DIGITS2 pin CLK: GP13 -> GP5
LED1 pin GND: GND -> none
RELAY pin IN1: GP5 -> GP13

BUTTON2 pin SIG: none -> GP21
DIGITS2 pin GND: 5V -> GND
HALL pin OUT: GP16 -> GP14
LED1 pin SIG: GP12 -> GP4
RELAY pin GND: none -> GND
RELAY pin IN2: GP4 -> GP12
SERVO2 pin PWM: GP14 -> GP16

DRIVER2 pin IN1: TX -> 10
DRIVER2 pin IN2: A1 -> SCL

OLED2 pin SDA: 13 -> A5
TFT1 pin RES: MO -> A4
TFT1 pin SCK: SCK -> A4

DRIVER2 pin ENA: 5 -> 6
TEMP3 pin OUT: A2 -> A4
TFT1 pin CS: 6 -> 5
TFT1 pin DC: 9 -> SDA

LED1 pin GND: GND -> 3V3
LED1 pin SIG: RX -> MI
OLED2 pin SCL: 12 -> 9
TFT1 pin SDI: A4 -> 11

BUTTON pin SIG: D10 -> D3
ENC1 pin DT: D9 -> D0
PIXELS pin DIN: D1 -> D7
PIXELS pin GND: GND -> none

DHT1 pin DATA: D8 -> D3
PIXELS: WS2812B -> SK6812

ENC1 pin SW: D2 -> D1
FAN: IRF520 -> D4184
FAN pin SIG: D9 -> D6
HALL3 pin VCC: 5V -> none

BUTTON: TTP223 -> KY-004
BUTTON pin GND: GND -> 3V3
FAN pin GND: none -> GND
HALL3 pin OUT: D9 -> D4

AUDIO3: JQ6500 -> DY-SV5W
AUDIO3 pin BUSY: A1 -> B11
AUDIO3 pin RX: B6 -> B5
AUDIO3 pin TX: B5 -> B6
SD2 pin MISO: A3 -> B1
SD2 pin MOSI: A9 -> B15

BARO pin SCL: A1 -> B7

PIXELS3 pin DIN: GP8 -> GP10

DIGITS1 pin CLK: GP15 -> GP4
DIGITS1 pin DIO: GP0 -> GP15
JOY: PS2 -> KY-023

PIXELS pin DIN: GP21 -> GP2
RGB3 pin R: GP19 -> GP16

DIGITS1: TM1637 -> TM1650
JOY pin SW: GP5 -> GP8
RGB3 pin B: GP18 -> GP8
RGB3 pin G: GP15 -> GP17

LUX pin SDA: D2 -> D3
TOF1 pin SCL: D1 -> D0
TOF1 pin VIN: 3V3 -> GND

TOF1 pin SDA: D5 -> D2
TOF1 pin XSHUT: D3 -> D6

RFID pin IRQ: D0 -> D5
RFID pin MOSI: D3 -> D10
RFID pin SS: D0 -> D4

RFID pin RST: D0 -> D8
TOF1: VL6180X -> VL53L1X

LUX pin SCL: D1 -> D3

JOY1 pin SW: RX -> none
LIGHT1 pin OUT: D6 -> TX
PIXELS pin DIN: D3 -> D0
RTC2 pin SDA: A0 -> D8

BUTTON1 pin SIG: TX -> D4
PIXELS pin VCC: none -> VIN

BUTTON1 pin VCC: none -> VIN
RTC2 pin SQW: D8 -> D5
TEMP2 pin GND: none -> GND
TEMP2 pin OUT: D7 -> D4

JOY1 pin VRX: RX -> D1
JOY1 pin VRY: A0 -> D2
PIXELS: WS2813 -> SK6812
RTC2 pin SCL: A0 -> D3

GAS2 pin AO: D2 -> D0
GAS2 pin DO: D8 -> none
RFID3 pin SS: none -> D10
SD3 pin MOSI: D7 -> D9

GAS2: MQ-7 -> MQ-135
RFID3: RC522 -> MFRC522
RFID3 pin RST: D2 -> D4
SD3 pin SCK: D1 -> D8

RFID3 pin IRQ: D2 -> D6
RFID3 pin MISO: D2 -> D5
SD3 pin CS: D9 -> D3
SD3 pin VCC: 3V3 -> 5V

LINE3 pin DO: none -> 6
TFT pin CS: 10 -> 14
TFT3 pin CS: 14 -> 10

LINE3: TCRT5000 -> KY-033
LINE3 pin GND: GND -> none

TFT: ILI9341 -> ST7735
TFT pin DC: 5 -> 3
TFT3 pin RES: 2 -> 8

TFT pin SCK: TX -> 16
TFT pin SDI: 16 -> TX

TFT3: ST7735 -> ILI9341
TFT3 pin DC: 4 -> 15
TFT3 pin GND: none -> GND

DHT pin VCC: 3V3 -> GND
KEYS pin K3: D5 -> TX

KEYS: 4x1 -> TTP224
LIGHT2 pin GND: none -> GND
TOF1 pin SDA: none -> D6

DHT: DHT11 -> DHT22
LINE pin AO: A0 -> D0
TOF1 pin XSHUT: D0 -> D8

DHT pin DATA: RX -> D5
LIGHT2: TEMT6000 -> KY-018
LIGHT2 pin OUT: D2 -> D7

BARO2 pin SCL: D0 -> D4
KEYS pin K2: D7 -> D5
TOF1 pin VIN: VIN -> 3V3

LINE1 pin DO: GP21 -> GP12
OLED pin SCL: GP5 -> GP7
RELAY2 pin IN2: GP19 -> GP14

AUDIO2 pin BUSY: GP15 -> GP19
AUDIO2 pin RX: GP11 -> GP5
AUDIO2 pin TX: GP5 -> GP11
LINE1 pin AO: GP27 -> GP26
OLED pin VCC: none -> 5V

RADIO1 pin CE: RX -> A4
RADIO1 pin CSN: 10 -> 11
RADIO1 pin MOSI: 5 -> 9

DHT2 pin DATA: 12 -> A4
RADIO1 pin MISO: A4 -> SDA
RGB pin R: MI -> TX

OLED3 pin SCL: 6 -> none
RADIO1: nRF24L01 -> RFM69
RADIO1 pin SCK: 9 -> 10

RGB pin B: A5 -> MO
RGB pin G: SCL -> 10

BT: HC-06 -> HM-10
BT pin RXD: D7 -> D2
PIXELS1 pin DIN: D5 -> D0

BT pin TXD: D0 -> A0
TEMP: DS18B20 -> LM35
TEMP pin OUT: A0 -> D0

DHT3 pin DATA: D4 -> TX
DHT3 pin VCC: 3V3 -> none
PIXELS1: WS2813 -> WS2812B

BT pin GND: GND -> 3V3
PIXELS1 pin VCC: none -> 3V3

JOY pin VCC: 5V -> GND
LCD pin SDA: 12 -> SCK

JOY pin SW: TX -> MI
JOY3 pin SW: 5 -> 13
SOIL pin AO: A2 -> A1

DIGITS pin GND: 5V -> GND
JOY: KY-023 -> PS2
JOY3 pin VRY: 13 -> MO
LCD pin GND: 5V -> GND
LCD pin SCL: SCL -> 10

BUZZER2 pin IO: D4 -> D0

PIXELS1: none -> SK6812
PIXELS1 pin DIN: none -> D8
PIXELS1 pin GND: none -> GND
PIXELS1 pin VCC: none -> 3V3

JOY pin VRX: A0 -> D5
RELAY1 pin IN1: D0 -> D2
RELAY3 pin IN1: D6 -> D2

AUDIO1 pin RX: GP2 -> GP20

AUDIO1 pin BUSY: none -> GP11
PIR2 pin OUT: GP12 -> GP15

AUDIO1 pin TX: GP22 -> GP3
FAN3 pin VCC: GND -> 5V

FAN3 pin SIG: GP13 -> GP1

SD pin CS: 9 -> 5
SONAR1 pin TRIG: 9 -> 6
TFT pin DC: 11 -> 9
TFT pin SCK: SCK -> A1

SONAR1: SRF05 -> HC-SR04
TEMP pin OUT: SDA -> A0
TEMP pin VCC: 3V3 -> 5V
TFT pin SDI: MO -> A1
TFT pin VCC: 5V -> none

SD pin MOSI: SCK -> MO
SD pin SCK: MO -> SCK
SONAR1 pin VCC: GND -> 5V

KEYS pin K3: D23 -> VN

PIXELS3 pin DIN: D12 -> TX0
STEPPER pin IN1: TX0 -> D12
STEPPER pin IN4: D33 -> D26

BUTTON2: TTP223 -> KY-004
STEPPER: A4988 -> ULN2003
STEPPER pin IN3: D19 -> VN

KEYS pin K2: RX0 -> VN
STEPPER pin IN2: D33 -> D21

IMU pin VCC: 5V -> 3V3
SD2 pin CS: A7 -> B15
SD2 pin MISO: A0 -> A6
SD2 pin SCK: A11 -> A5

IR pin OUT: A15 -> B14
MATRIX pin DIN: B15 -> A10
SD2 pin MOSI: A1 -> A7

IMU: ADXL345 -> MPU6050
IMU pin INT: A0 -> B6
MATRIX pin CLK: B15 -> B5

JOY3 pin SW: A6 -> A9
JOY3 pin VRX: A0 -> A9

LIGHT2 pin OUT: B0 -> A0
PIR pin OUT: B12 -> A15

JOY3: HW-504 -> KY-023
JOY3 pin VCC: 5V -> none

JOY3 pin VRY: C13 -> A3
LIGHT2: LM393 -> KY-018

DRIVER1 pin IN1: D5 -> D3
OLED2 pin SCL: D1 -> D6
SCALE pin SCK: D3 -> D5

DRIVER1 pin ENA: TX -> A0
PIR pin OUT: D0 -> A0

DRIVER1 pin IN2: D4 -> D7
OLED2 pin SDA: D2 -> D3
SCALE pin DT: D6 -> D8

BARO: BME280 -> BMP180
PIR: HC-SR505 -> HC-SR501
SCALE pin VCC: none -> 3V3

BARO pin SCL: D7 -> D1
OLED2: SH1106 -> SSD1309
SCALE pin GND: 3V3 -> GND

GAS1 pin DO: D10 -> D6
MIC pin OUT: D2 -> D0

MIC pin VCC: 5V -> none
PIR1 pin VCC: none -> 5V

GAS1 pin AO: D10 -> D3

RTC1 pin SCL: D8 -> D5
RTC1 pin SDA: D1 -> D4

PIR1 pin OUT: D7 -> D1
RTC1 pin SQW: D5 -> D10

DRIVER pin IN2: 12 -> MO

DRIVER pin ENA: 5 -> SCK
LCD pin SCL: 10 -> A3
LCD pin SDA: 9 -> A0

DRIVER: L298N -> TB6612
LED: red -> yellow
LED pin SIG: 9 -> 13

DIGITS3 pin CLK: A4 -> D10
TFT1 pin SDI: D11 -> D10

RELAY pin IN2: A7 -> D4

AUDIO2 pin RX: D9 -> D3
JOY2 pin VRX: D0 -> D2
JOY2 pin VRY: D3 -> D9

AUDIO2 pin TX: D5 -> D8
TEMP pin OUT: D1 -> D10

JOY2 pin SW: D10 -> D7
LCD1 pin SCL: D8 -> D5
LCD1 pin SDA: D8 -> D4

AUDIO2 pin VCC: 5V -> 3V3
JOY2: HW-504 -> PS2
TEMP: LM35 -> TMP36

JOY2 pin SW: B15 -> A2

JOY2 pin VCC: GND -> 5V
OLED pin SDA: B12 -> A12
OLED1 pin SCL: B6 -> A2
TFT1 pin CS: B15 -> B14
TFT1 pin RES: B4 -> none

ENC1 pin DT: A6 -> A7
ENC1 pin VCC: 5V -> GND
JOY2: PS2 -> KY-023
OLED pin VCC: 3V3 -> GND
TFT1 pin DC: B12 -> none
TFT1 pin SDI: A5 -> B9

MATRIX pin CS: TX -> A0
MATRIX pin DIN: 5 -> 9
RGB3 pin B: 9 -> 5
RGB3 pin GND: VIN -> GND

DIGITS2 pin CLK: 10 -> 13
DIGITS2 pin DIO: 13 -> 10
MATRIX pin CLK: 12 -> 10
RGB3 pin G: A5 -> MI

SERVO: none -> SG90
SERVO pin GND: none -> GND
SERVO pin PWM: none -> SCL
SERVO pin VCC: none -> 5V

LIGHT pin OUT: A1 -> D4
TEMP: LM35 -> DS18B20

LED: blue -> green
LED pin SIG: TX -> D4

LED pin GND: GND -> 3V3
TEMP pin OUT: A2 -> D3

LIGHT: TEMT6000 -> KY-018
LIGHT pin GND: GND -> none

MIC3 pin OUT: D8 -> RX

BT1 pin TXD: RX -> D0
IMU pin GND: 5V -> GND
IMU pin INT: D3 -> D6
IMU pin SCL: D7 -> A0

——————————

WORK TASK — From the material above, copy exactly the lines between the line holding "SD2 pin CS: A7 -> B15" and the line holding "JOY2 pin VCC: GND -> 5V", inclusive, and only those.

RESPONSE AREA —
SD2 pin CS: A7 -> B15
SD2 pin MISO: A0 -> A6
SD2 pin SCK: A11 -> A5

IR pin OUT: A15 -> B14
MATRIX pin DIN: B15 -> A10
SD2 pin MOSI: A1 -> A7

IMU: ADXL345 -> MPU6050
IMU pin INT: A0 -> B6
MATRIX pin CLK: B15 -> B5

JOY3 pin SW: A6 -> A9
JOY3 pin VRX: A0 -> A9

LIGHT2 pin OUT: B0 -> A0
PIR pin OUT: B12 -> A15

JOY3: HW-504 -> KY-023
JOY3 pin VCC: 5V -> none

JOY3 pin VRY: C13 -> A3
LIGHT2: LM393 -> KY-018

DRIVER1 pin IN1: D5 -> D3
OLED2 pin SCL: D1 -> D6
SCALE pin SCK: D3 -> D5

DRIVER1 pin ENA: TX -> A0
PIR pin OUT: D0 -> A0

DRIVER1 pin IN2: D4 -> D7
OLED2 pin SDA: D2 -> D3
SCALE pin DT: D6 -> D8

BARO: BME280 -> BMP180
PIR: HC-SR505 -> HC-SR501
SCALE pin VCC: none -> 3V3

BARO pin SCL: D7 -> D1
OLED2: SH1106 -> SSD1309
SCALE pin GND: 3V3 -> GND

GAS1 pin DO: D10 -> D6
MIC pin OUT: D2 -> D0

MIC pin VCC: 5V -> none
PIR1 pin VCC: none -> 5V

GAS1 pin AO: D10 -> D3

RTC1 pin SCL: D8 -> D5
RTC1 pin SDA: D1 -> D4

PIR1 pin OUT: D7 -> D1
RTC1 pin SQW: D5 -> D10

DRIVER pin IN2: 12 -> MO

DRIVER pin ENA: 5 -> SCK
LCD pin SCL: 10 -> A3
LCD pin SDA: 9 -> A0

DRIVER: L298N -> TB6612
LED: red -> yellow
LED pin SIG: 9 -> 13

DIGITS3 pin CLK: A4 -> D10
TFT1 pin SDI: D11 -> D10

RELAY pin IN2: A7 -> D4

AUDIO2 pin RX: D9 -> D3
JOY2 pin VRX: D0 -> D2
JOY2 pin VRY: D3 -> D9

AUDIO2 pin TX: D5 -> D8
TEMP pin OUT: D1 -> D10

JOY2 pin SW: D10 -> D7
LCD1 pin SCL: D8 -> D5
LCD1 pin SDA: D8 -> D4

AUDIO2 pin VCC: 5V -> 3V3
JOY2: HW-504 -> PS2
TEMP: LM35 -> TMP36

JOY2 pin SW: B15 -> A2

JOY2 pin VCC: GND -> 5V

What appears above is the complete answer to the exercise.